Dataset records:
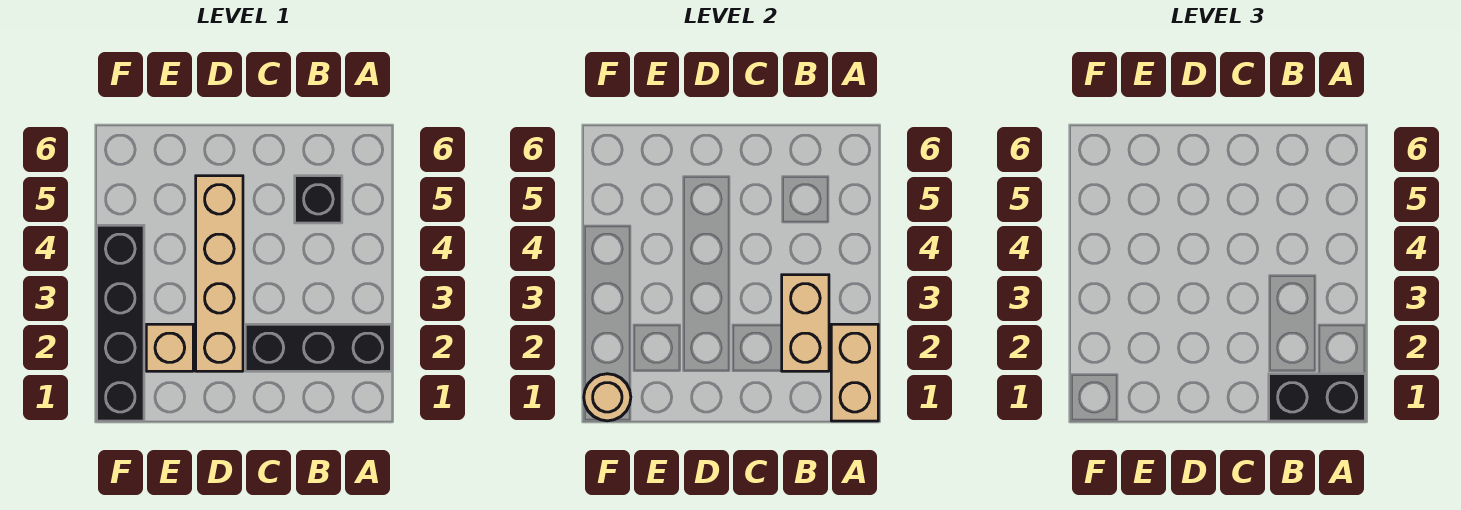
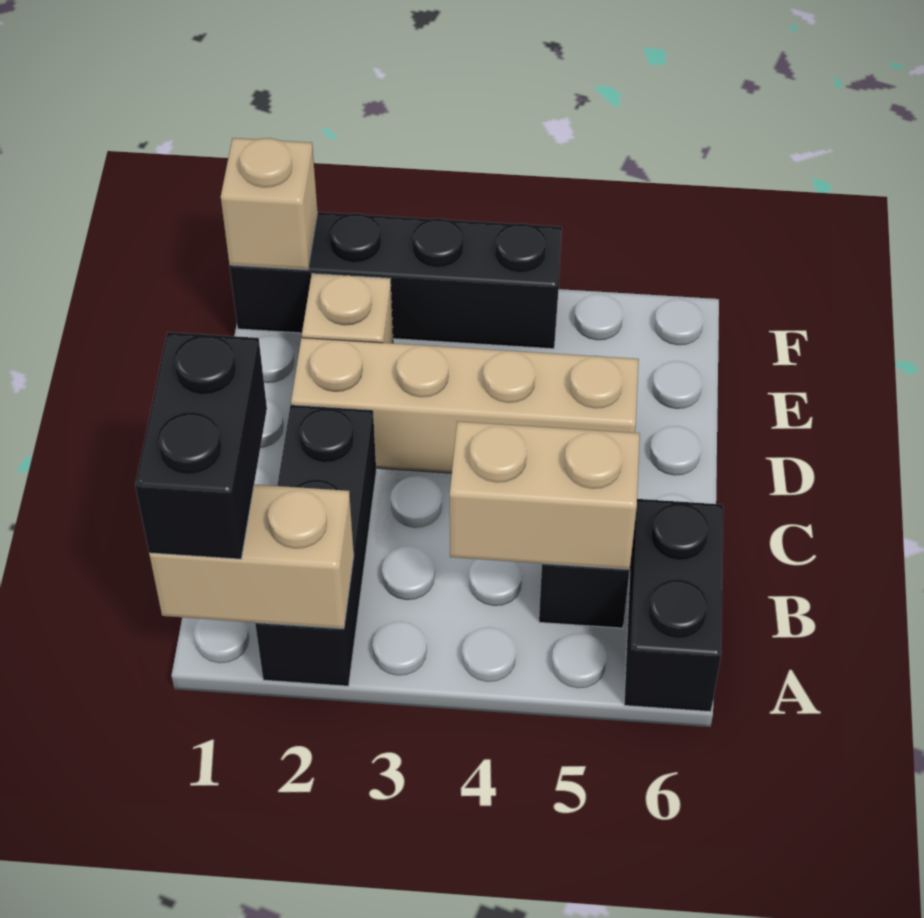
none -> black brick A6:B6 level 1
tan brick B2:B3 level 2 -> tan brick B4:B5 level 2
tan round brick F1 level 2 -> tan brick F1 level 2

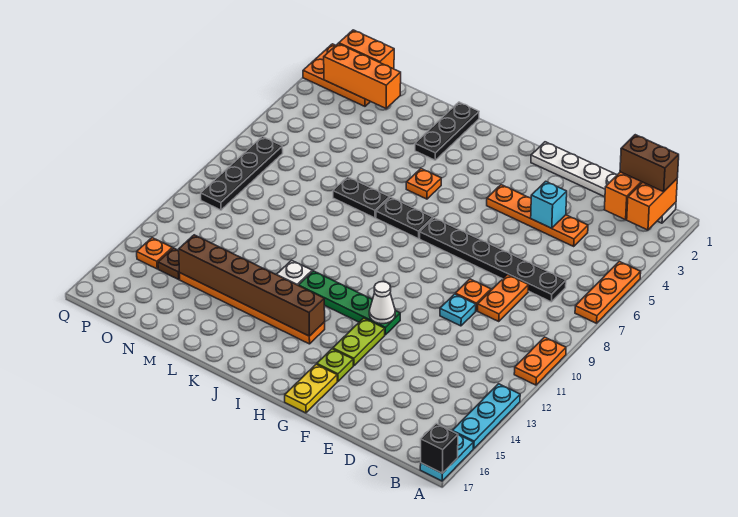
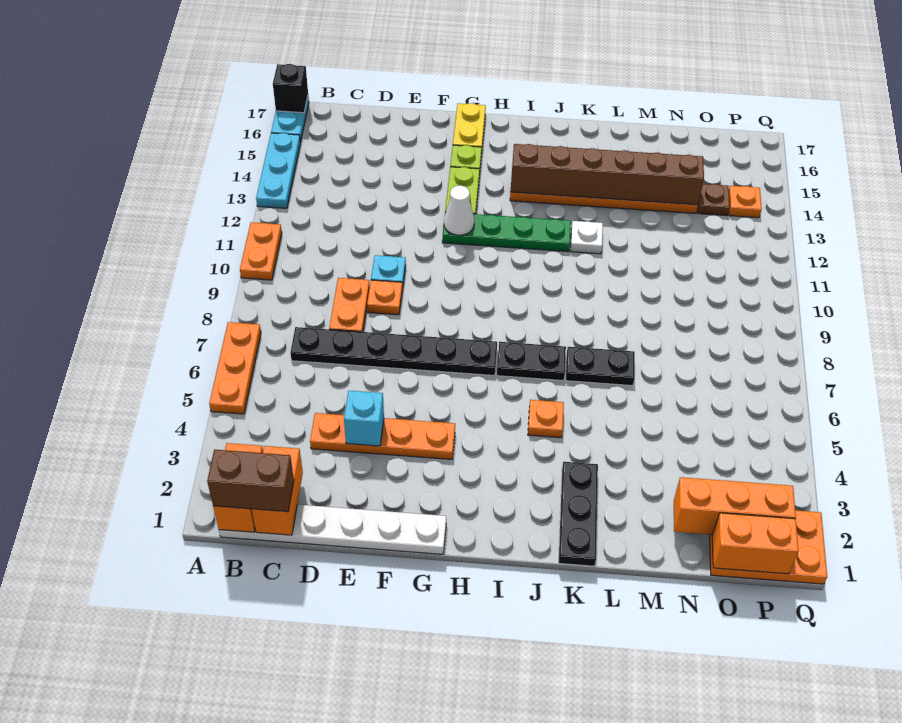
black plate P7:P10 level 1 -> none

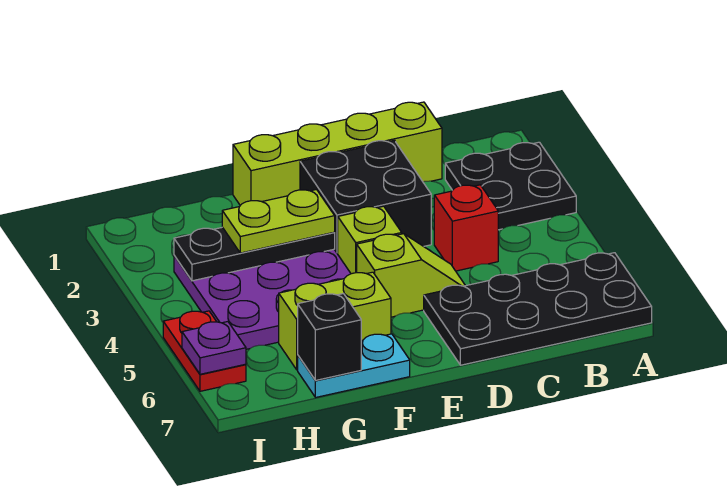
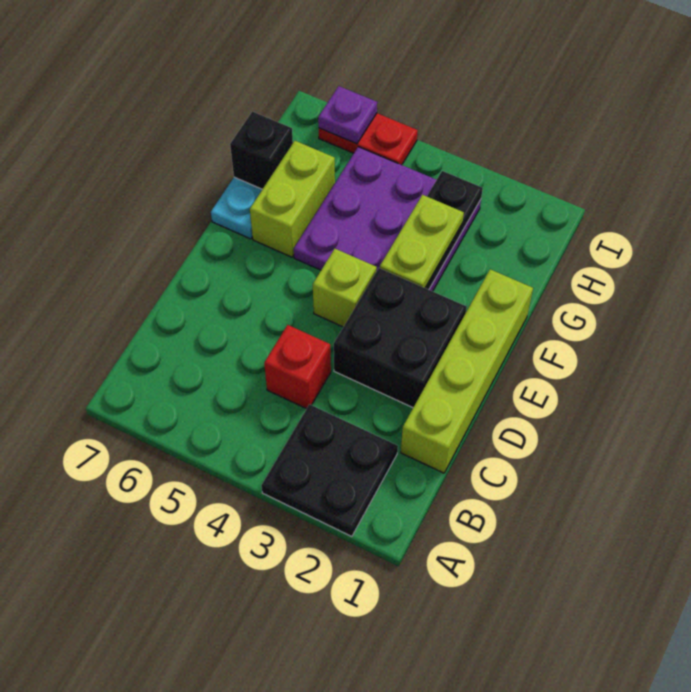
black plate A6:D7 level 1 -> none
lime slope D5:E5 level 1 top E -> none

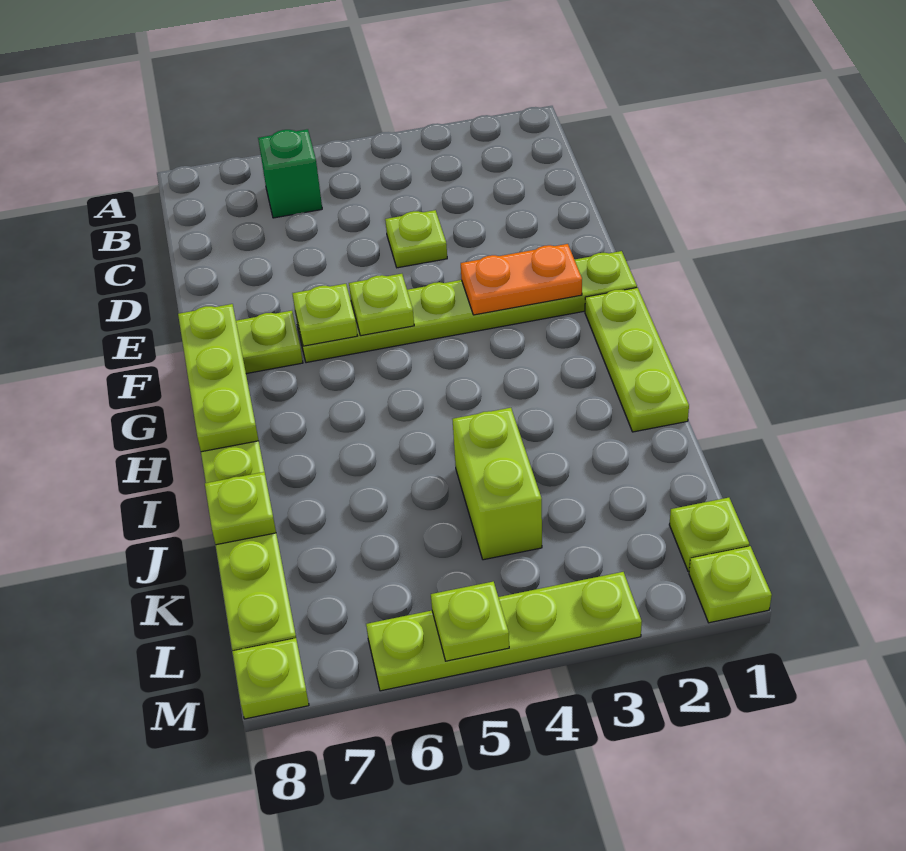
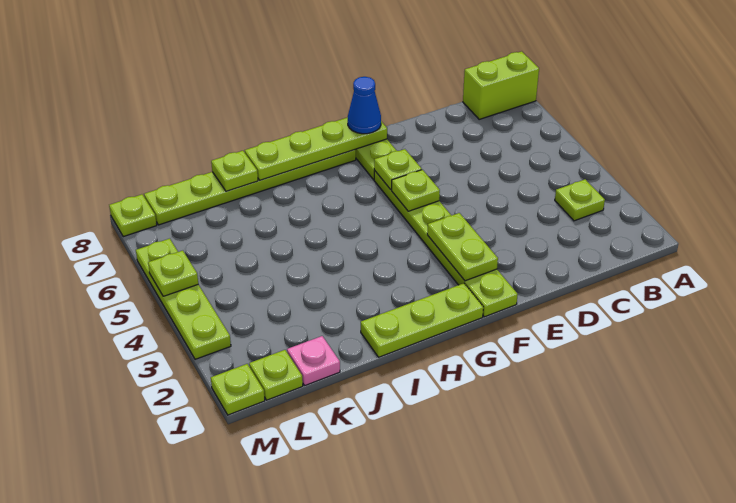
green brick B6 level 1 -> none
lime plate D4 level 1 -> lime plate B3 level 1
orange plate F2:F3 level 2 -> lime plate F2:F3 level 2
lime plate F8:H8 level 2 -> lime plate F8:I8 level 2
none -> blue cone F8 level 3
lime brick J4:K4 level 1 -> lime brick A8:B8 level 1
none -> pink plate K1 level 1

Exercise details: Which of the lines above hold the string "plate"? Copy each one.

Solution to this problem:
black plate P7:P10 level 1 -> none
black plate A6:D7 level 1 -> none
lime plate D4 level 1 -> lime plate B3 level 1
orange plate F2:F3 level 2 -> lime plate F2:F3 level 2
lime plate F8:H8 level 2 -> lime plate F8:I8 level 2
none -> pink plate K1 level 1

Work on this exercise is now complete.